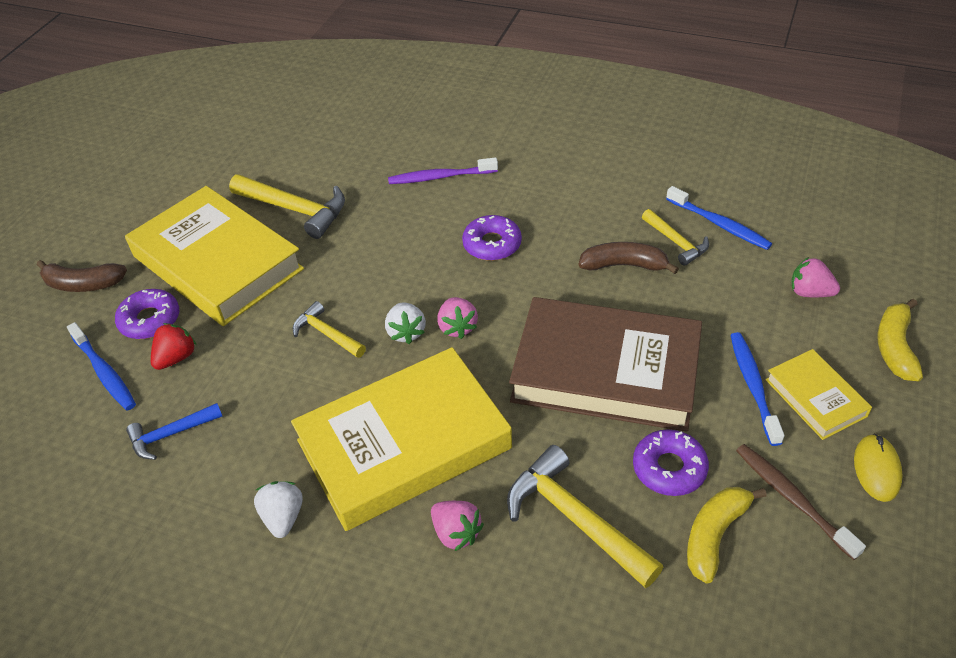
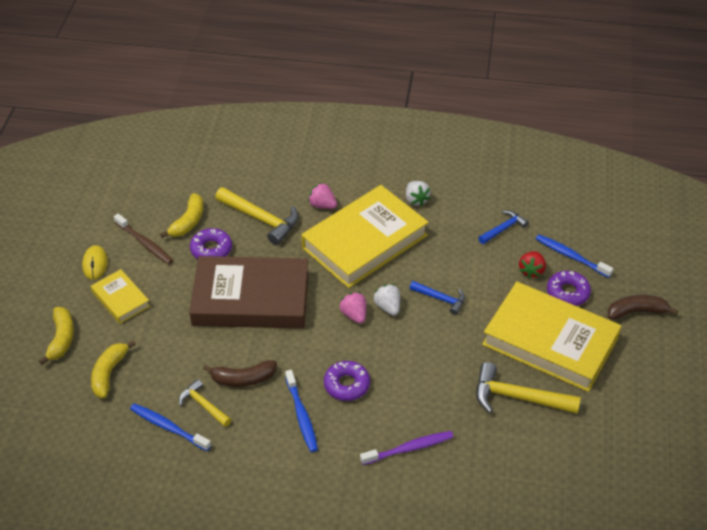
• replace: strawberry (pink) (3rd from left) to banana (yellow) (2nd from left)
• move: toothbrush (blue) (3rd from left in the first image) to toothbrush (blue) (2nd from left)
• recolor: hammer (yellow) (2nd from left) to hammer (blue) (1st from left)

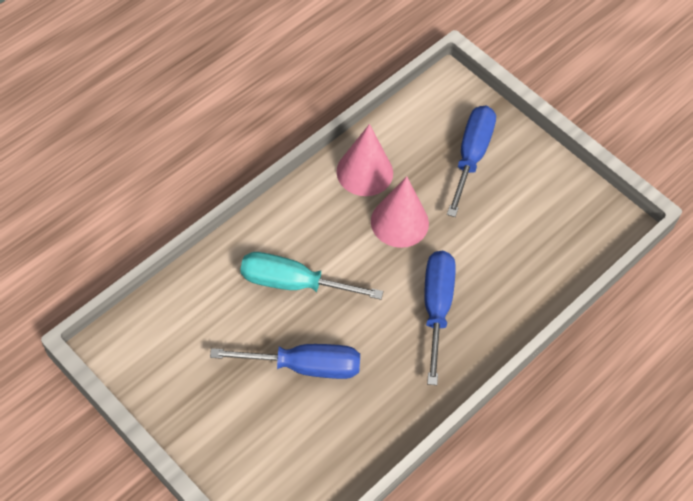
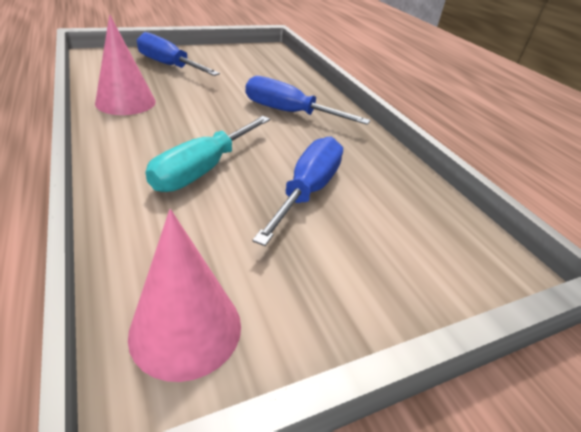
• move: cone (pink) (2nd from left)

_EXERCISE BRIEF_
Print each line of the material above exactly, with the pictures removed from your copy.

_EXERCISE SOLUTION_
• replace: strawberry (pink) (3rd from left) to banana (yellow) (2nd from left)
• move: toothbrush (blue) (3rd from left in the first image) to toothbrush (blue) (2nd from left)
• recolor: hammer (yellow) (2nd from left) to hammer (blue) (1st from left)

• move: cone (pink) (2nd from left)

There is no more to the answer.